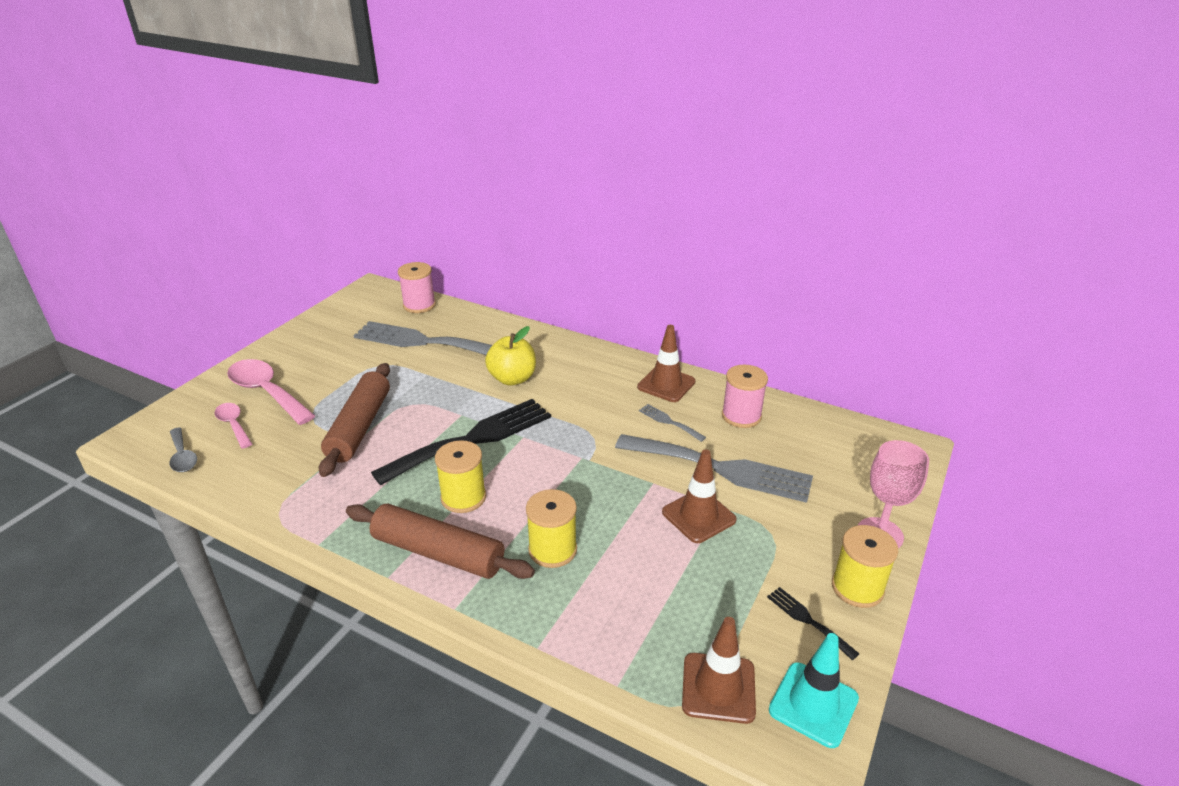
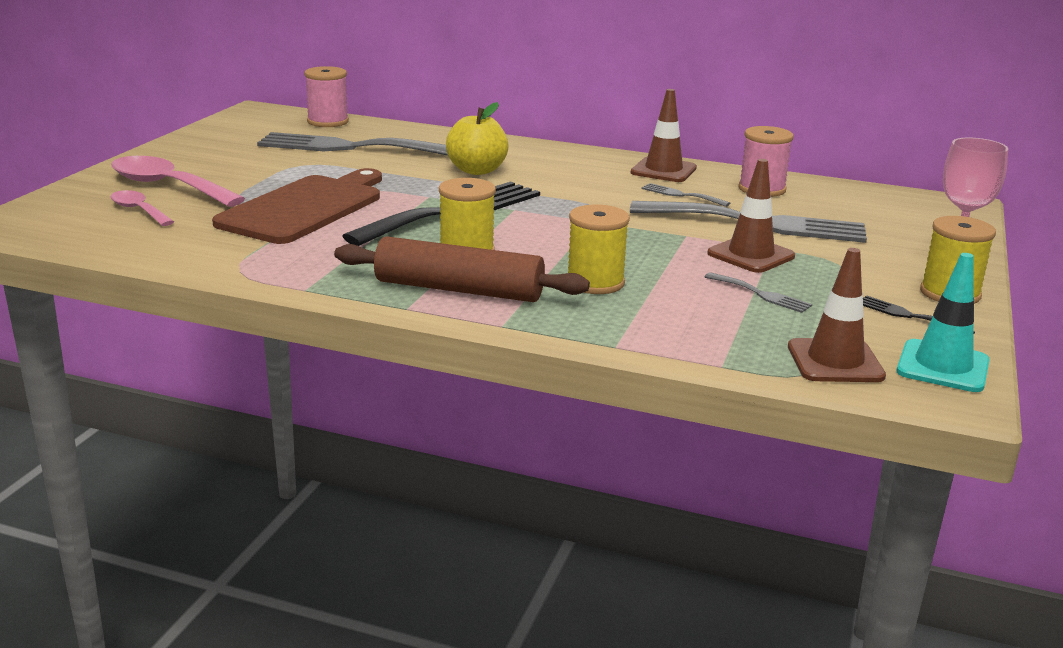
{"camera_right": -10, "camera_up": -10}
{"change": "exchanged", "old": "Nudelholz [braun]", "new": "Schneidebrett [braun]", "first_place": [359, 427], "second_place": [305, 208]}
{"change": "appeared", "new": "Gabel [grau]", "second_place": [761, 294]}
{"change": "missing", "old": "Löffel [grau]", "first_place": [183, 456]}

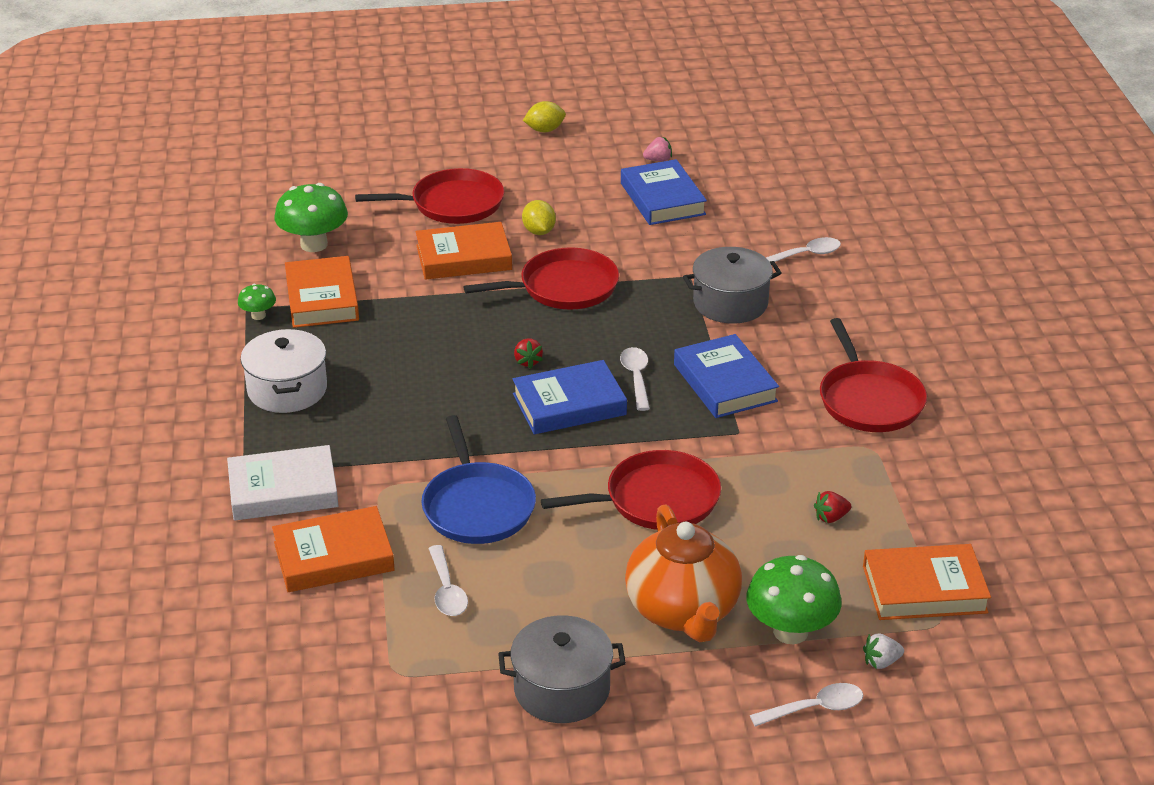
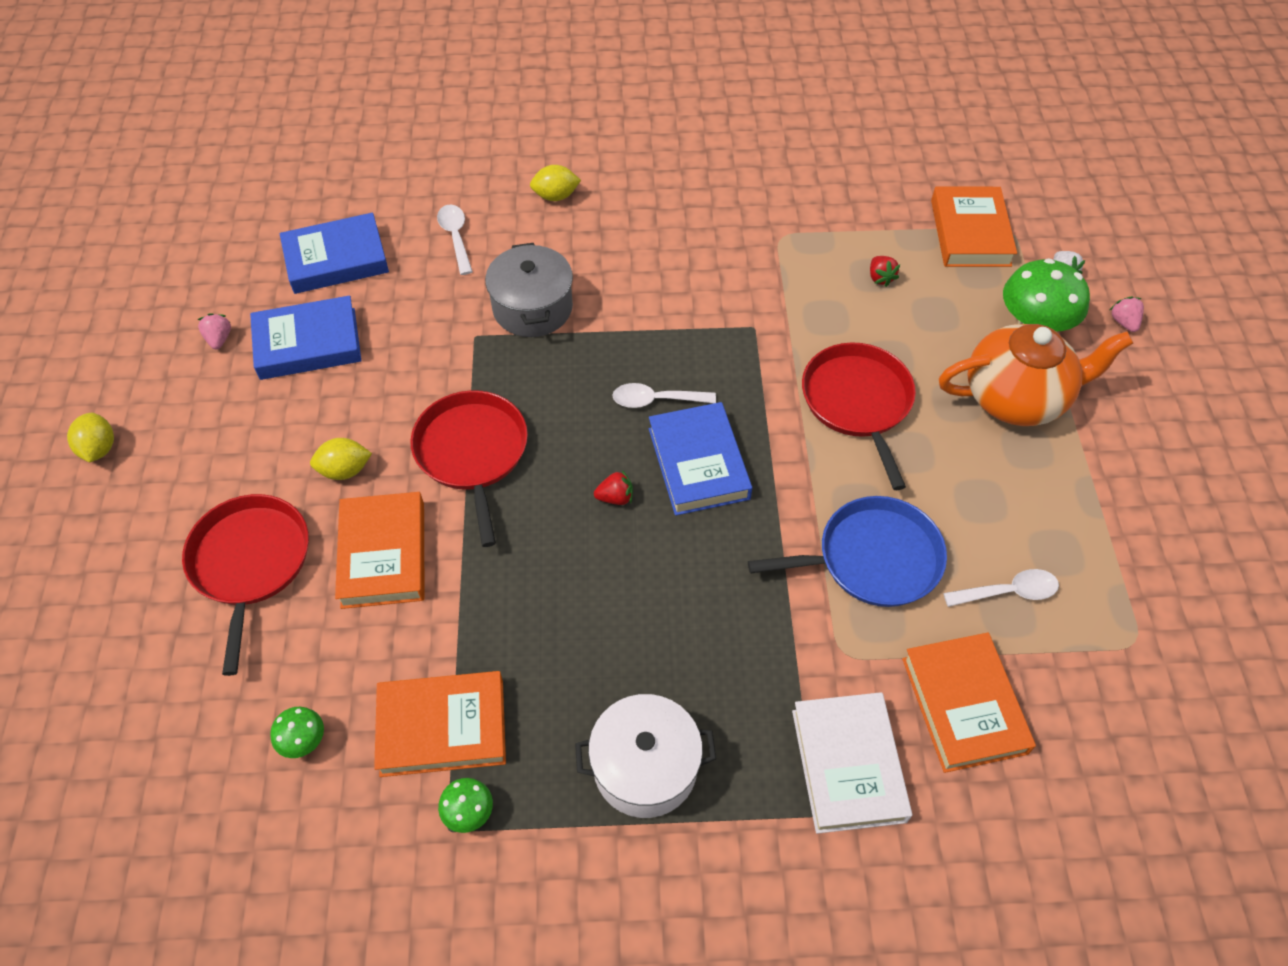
{"camera_right": -85, "camera_up": 20}
{"change": "size", "old": "Pilz [grün]", "first_place": [314, 244], "second_place": [303, 741], "factor": 0.5}
{"change": "relocated", "old": "Buch [blau]", "first_place": [725, 383], "second_place": [336, 259]}
{"change": "appeared", "new": "Zitrone [gelb]", "second_place": [556, 196]}
{"change": "exchanged", "old": "Löffel [weiß]", "new": "Erdbeere [rosa]", "first_place": [815, 708], "second_place": [1123, 322]}
{"change": "missing", "old": "Kochtopf [grau]", "first_place": [562, 689]}
{"change": "missing", "old": "Pfanne [rot]", "first_place": [869, 400]}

####

### WORK REQUEST
Print out the whole listing word for word. Leave the pictures out.

### RESPONSE FOR THIS EXERCISE
{"camera_right": -10, "camera_up": -10}
{"change": "exchanged", "old": "Nudelholz [braun]", "new": "Schneidebrett [braun]", "first_place": [359, 427], "second_place": [305, 208]}
{"change": "appeared", "new": "Gabel [grau]", "second_place": [761, 294]}
{"change": "missing", "old": "Löffel [grau]", "first_place": [183, 456]}

{"camera_right": -85, "camera_up": 20}
{"change": "size", "old": "Pilz [grün]", "first_place": [314, 244], "second_place": [303, 741], "factor": 0.5}
{"change": "relocated", "old": "Buch [blau]", "first_place": [725, 383], "second_place": [336, 259]}
{"change": "appeared", "new": "Zitrone [gelb]", "second_place": [556, 196]}
{"change": "exchanged", "old": "Löffel [weiß]", "new": "Erdbeere [rosa]", "first_place": [815, 708], "second_place": [1123, 322]}
{"change": "missing", "old": "Kochtopf [grau]", "first_place": [562, 689]}
{"change": "missing", "old": "Pfanne [rot]", "first_place": [869, 400]}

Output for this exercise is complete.